## What the exercise asks:
Reproduce each line of the material exactly, minus any picture.

## Collected material:

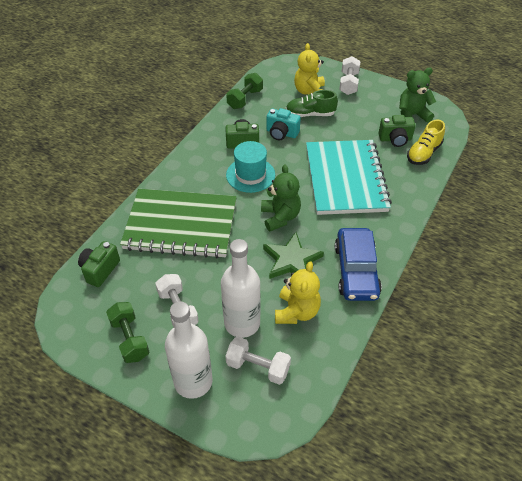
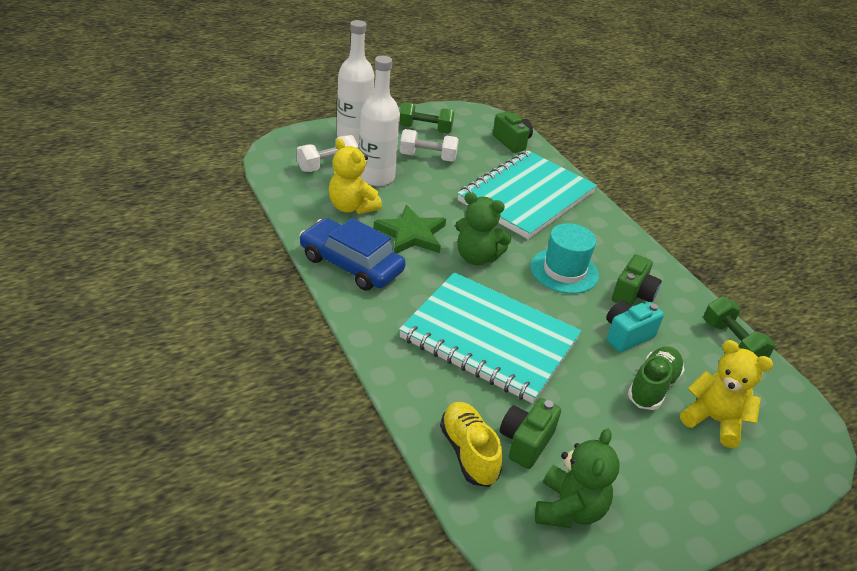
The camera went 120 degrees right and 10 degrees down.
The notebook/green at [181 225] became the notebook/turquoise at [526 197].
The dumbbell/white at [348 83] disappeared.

## Written reply:
The camera went 120 degrees right and 10 degrees down.
The notebook/green at [181 225] became the notebook/turquoise at [526 197].
The dumbbell/white at [348 83] disappeared.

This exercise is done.